=== Begin Enclosure ===
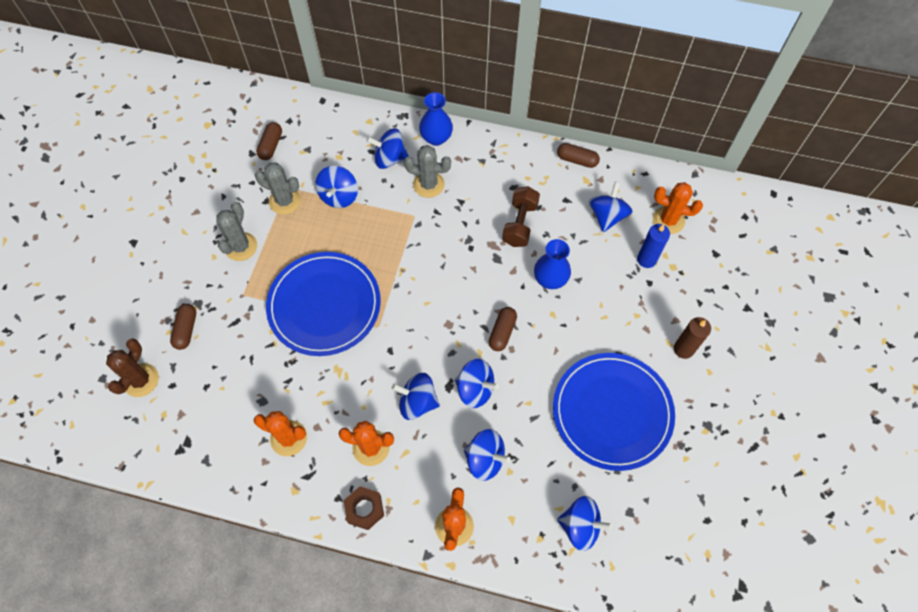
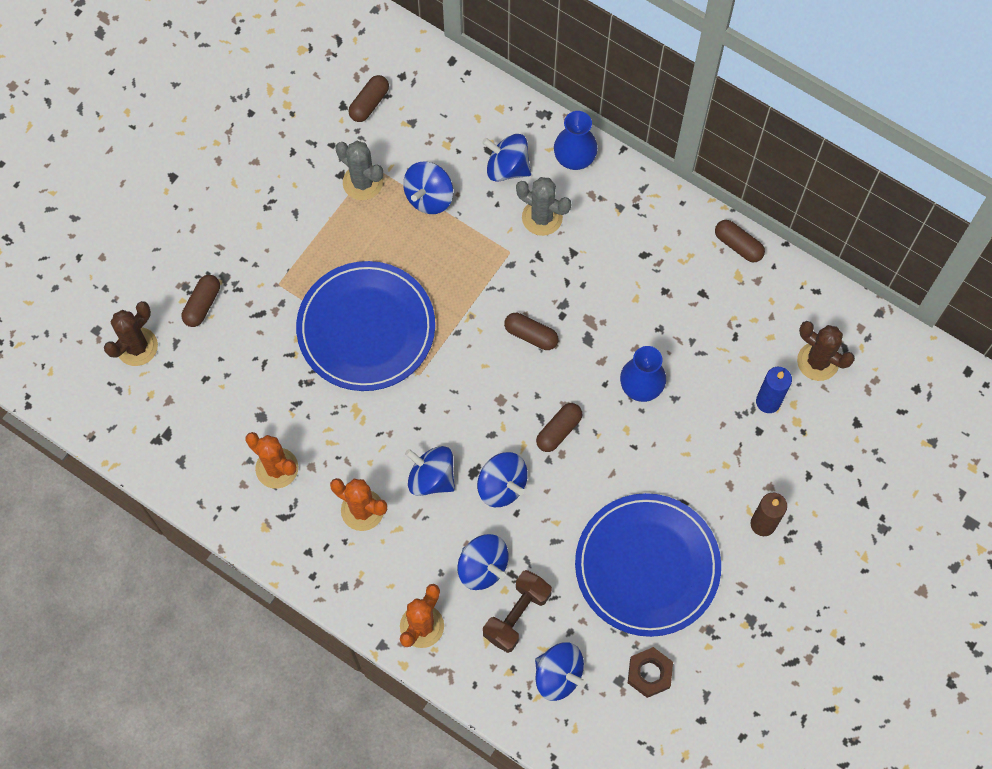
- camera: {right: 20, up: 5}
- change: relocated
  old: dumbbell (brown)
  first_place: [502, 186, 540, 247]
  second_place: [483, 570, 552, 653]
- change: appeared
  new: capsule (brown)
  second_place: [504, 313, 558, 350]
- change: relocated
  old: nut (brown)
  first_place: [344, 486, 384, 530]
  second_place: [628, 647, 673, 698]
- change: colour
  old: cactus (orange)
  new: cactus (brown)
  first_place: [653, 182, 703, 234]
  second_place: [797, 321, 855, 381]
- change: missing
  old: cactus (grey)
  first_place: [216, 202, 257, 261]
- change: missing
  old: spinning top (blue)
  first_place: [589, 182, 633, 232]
=== End Enclosure ===
=== Begin Enclosure ===
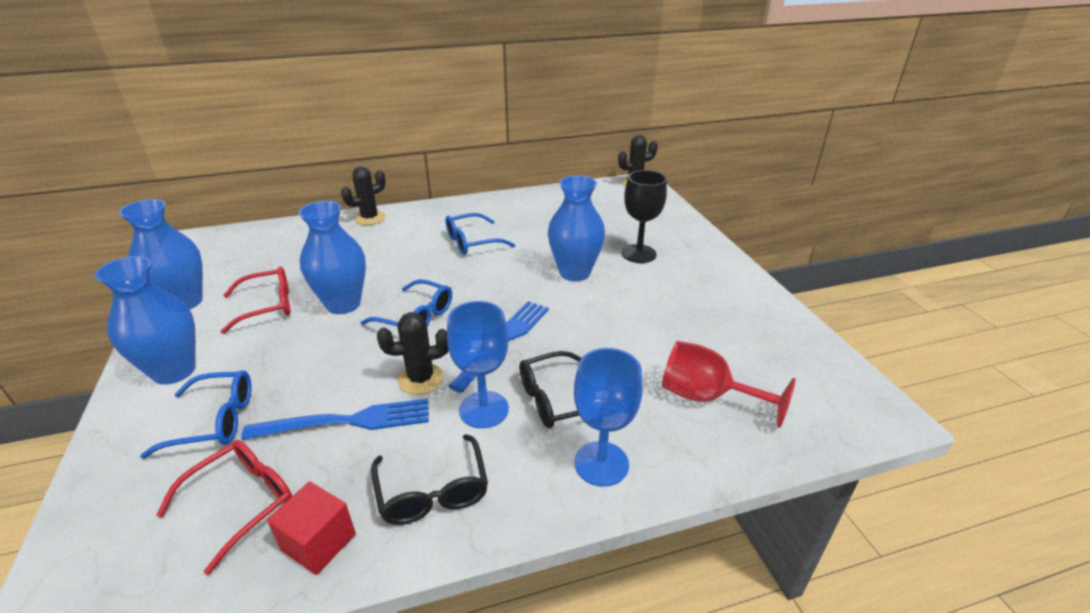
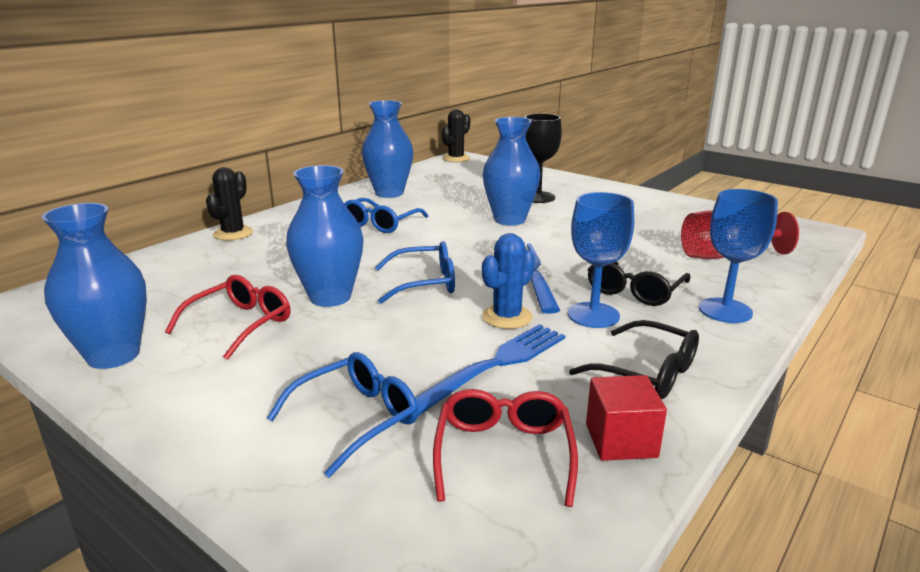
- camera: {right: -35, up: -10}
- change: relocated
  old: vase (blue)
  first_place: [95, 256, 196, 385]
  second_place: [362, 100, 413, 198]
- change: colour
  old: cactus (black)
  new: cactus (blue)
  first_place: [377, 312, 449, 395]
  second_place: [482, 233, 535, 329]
=== End Enclosure ===
Please give back exactly the lines of this listing beginning at the line with "first_place: [653, 182, 703, 234]" and ending with the line with "first_place: [589, 182, 633, 232]", both included, and nothing else.

Output of the exercise >>
  first_place: [653, 182, 703, 234]
  second_place: [797, 321, 855, 381]
- change: missing
  old: cactus (grey)
  first_place: [216, 202, 257, 261]
- change: missing
  old: spinning top (blue)
  first_place: [589, 182, 633, 232]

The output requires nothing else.